What needs to be done: Copy every line in the records below that tells how a shape moved or turned, word for word, and leave out the pictures.

##### Exercise input

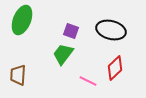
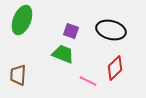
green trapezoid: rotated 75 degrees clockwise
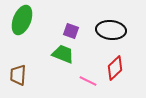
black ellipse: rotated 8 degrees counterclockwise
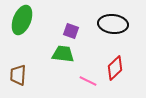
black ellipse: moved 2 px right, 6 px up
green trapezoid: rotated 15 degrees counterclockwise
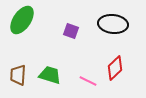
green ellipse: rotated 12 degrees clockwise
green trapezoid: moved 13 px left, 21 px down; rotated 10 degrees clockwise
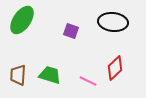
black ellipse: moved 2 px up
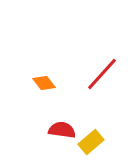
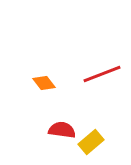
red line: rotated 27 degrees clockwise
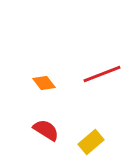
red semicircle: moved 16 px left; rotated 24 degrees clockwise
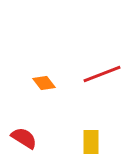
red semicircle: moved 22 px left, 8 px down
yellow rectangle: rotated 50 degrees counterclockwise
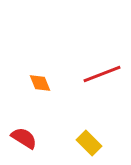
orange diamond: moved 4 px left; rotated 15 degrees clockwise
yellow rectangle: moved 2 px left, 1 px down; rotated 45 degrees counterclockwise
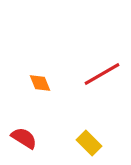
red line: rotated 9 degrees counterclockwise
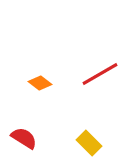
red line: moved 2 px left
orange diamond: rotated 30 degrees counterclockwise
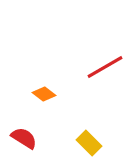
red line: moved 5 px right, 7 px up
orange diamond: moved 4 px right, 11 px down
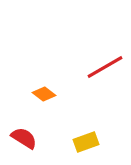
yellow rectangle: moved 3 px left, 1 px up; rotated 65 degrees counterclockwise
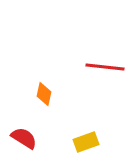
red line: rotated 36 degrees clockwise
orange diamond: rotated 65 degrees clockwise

##########

Finished answer:
green trapezoid: rotated 75 degrees clockwise
black ellipse: rotated 8 degrees counterclockwise
black ellipse: moved 2 px right, 6 px up
green trapezoid: rotated 15 degrees counterclockwise
green ellipse: rotated 12 degrees clockwise
green trapezoid: moved 13 px left, 21 px down; rotated 10 degrees clockwise
black ellipse: moved 2 px up
red line: rotated 27 degrees clockwise
red semicircle: moved 16 px left; rotated 24 degrees clockwise
red semicircle: moved 22 px left, 8 px down
yellow rectangle: rotated 50 degrees counterclockwise
orange diamond: moved 4 px left; rotated 15 degrees clockwise
yellow rectangle: moved 2 px left, 1 px down; rotated 45 degrees counterclockwise
red line: rotated 9 degrees counterclockwise
red line: moved 2 px left
orange diamond: rotated 30 degrees counterclockwise
red line: moved 5 px right, 7 px up
orange diamond: moved 4 px right, 11 px down
yellow rectangle: moved 3 px left, 1 px up; rotated 65 degrees counterclockwise
red line: rotated 36 degrees clockwise
orange diamond: rotated 65 degrees clockwise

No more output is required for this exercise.